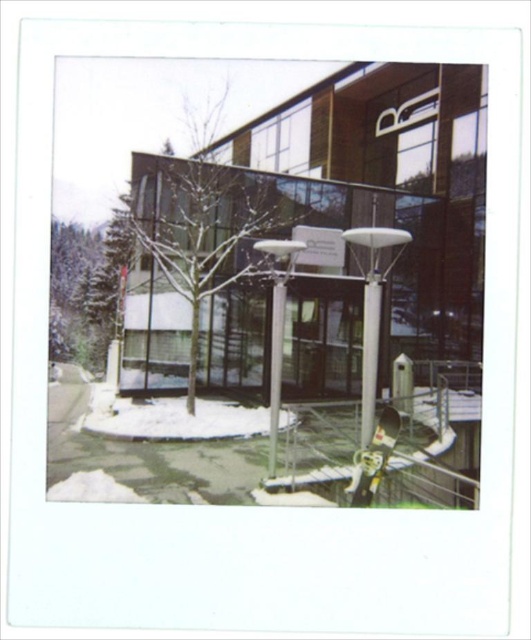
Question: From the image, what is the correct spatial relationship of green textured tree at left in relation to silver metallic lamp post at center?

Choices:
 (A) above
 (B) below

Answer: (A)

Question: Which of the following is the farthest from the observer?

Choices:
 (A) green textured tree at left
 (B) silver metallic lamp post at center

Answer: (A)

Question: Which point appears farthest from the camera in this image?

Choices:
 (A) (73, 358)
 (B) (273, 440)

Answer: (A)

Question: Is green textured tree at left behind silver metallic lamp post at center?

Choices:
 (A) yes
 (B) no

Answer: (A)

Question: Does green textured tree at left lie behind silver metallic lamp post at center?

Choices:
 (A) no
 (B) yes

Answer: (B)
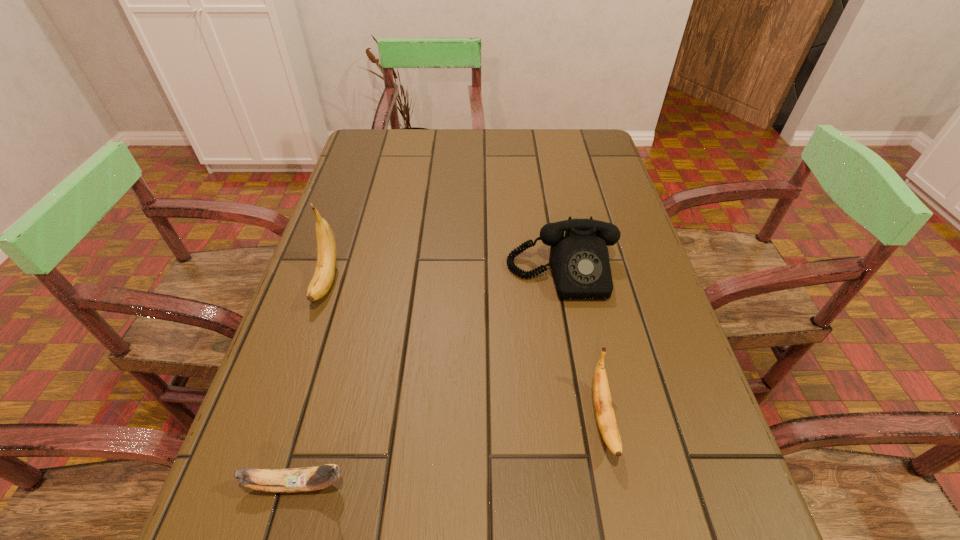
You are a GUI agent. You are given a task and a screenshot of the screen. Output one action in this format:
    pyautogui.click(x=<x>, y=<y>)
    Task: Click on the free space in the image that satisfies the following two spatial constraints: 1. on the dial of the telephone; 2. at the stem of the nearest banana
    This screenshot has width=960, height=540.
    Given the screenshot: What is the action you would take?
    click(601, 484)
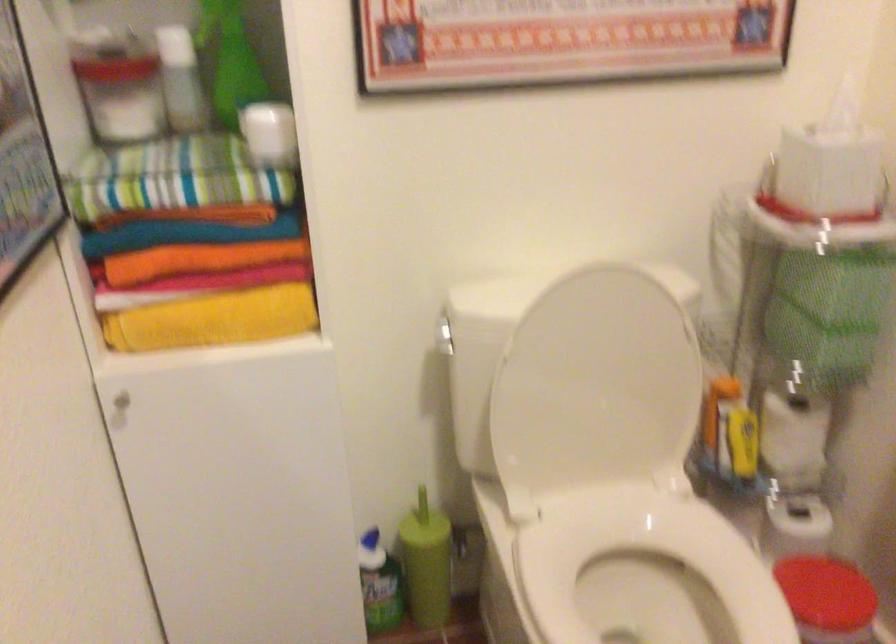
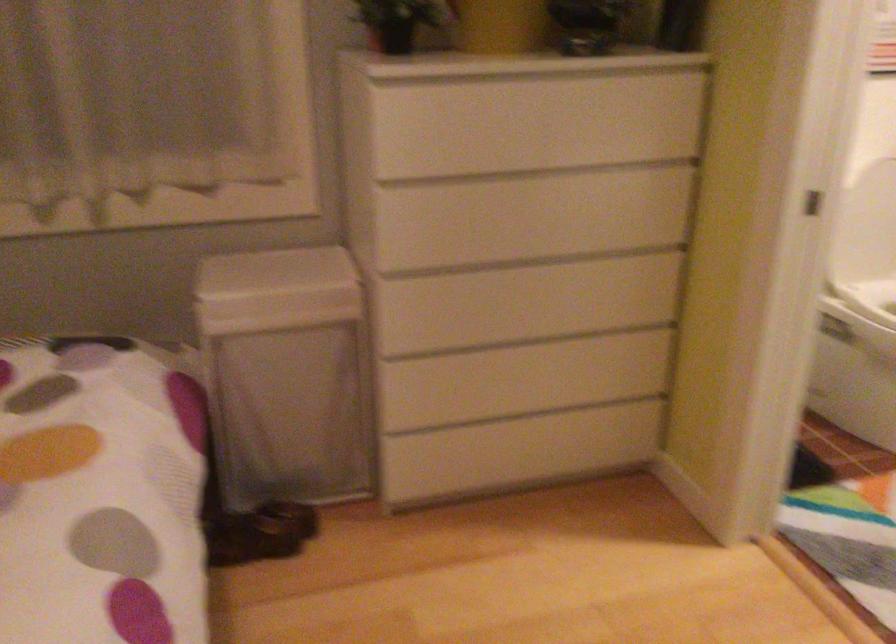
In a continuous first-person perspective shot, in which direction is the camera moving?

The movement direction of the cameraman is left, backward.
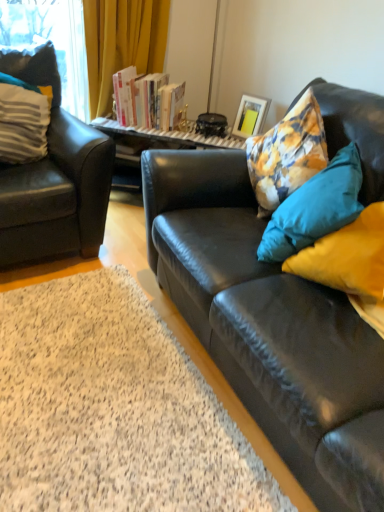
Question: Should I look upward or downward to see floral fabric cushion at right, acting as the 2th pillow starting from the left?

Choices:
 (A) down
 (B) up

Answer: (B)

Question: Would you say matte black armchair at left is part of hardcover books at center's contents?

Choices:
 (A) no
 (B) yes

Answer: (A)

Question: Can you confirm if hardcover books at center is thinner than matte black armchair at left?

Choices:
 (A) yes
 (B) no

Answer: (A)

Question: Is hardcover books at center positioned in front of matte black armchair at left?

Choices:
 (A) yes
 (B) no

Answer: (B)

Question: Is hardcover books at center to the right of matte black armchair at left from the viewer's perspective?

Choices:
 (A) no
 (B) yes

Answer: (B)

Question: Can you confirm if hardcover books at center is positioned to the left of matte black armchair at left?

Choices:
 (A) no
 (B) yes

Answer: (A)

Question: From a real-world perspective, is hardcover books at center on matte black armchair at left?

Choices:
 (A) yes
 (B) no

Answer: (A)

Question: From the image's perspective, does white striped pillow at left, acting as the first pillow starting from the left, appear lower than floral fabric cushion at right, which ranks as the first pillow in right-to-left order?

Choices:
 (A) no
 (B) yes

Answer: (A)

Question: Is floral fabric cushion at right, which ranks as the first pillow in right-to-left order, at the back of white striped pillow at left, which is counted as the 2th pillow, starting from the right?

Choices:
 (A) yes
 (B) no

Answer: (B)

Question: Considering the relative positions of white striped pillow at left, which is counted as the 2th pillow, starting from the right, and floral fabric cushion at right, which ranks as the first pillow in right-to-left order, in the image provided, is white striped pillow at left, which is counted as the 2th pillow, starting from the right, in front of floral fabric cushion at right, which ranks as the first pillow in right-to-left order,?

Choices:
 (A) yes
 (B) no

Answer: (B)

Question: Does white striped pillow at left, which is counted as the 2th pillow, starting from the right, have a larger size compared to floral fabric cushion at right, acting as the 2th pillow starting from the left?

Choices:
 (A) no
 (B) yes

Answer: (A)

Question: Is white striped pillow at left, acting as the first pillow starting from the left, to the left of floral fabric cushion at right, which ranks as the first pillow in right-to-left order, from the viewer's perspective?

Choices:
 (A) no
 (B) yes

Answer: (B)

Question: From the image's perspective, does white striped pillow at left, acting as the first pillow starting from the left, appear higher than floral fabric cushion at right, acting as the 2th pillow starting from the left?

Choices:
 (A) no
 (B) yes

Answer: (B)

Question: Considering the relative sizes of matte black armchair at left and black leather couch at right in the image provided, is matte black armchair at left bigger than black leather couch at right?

• • • • • • •

# DIRECTIVE
Reproduce the listing from its start through the line containing "Question: Which point", inclusive, substituting "viewer" for "observer" and changing nothing else. Omit the pictures from the output.

# COMPLETE RESPONSE
Question: From the image, what is the correct spatial relationship of green textured tree at left in relation to silver metallic lamp post at center?

Choices:
 (A) above
 (B) below

Answer: (A)

Question: Which of the following is the farthest from the viewer?

Choices:
 (A) green textured tree at left
 (B) silver metallic lamp post at center

Answer: (A)

Question: Which point appears farthest from the camera in this image?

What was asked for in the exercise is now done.